TASK TO CARRY OUT: Extract the entries in their exact form.

-- DATA PROVIDED follows --

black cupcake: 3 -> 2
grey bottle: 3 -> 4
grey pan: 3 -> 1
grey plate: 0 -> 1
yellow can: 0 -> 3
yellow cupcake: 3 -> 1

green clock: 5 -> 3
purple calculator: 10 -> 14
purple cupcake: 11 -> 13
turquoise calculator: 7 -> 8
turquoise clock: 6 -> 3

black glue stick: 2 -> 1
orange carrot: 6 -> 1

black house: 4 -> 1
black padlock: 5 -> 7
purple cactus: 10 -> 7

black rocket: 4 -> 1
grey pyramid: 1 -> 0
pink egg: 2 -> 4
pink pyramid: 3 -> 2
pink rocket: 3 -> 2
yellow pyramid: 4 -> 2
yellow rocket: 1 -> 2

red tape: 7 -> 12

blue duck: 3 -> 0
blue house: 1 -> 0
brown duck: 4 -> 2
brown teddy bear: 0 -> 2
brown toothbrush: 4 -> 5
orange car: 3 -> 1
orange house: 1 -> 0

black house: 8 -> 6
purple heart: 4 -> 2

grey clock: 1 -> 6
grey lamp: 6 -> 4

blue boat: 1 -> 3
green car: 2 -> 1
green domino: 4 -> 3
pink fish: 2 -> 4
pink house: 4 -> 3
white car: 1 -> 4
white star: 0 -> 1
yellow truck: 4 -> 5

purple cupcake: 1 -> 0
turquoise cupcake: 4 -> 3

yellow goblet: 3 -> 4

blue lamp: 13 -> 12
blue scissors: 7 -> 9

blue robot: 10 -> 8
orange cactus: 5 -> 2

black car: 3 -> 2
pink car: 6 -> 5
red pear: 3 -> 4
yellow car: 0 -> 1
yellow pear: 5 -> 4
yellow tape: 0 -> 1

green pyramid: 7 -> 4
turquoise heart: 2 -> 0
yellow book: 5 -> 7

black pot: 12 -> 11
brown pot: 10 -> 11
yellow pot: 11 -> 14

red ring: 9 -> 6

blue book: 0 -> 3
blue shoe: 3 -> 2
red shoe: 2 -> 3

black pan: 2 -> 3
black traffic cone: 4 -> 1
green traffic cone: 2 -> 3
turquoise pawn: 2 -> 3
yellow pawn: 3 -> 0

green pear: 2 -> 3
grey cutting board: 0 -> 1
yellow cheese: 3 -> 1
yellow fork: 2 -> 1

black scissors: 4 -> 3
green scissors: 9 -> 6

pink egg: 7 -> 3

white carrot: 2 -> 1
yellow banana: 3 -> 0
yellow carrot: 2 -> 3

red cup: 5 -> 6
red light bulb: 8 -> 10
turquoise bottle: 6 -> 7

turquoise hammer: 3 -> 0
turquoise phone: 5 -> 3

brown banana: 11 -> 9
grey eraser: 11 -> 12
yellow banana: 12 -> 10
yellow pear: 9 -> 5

-- DATA PROVIDED concluded --

RESPONSE TO THE EXERCISE:
black cupcake: 3 -> 2
grey bottle: 3 -> 4
grey pan: 3 -> 1
grey plate: 0 -> 1
yellow can: 0 -> 3
yellow cupcake: 3 -> 1

green clock: 5 -> 3
purple calculator: 10 -> 14
purple cupcake: 11 -> 13
turquoise calculator: 7 -> 8
turquoise clock: 6 -> 3

black glue stick: 2 -> 1
orange carrot: 6 -> 1

black house: 4 -> 1
black padlock: 5 -> 7
purple cactus: 10 -> 7

black rocket: 4 -> 1
grey pyramid: 1 -> 0
pink egg: 2 -> 4
pink pyramid: 3 -> 2
pink rocket: 3 -> 2
yellow pyramid: 4 -> 2
yellow rocket: 1 -> 2

red tape: 7 -> 12

blue duck: 3 -> 0
blue house: 1 -> 0
brown duck: 4 -> 2
brown teddy bear: 0 -> 2
brown toothbrush: 4 -> 5
orange car: 3 -> 1
orange house: 1 -> 0

black house: 8 -> 6
purple heart: 4 -> 2

grey clock: 1 -> 6
grey lamp: 6 -> 4

blue boat: 1 -> 3
green car: 2 -> 1
green domino: 4 -> 3
pink fish: 2 -> 4
pink house: 4 -> 3
white car: 1 -> 4
white star: 0 -> 1
yellow truck: 4 -> 5

purple cupcake: 1 -> 0
turquoise cupcake: 4 -> 3

yellow goblet: 3 -> 4

blue lamp: 13 -> 12
blue scissors: 7 -> 9

blue robot: 10 -> 8
orange cactus: 5 -> 2

black car: 3 -> 2
pink car: 6 -> 5
red pear: 3 -> 4
yellow car: 0 -> 1
yellow pear: 5 -> 4
yellow tape: 0 -> 1

green pyramid: 7 -> 4
turquoise heart: 2 -> 0
yellow book: 5 -> 7

black pot: 12 -> 11
brown pot: 10 -> 11
yellow pot: 11 -> 14

red ring: 9 -> 6

blue book: 0 -> 3
blue shoe: 3 -> 2
red shoe: 2 -> 3

black pan: 2 -> 3
black traffic cone: 4 -> 1
green traffic cone: 2 -> 3
turquoise pawn: 2 -> 3
yellow pawn: 3 -> 0

green pear: 2 -> 3
grey cutting board: 0 -> 1
yellow cheese: 3 -> 1
yellow fork: 2 -> 1

black scissors: 4 -> 3
green scissors: 9 -> 6

pink egg: 7 -> 3

white carrot: 2 -> 1
yellow banana: 3 -> 0
yellow carrot: 2 -> 3

red cup: 5 -> 6
red light bulb: 8 -> 10
turquoise bottle: 6 -> 7

turquoise hammer: 3 -> 0
turquoise phone: 5 -> 3

brown banana: 11 -> 9
grey eraser: 11 -> 12
yellow banana: 12 -> 10
yellow pear: 9 -> 5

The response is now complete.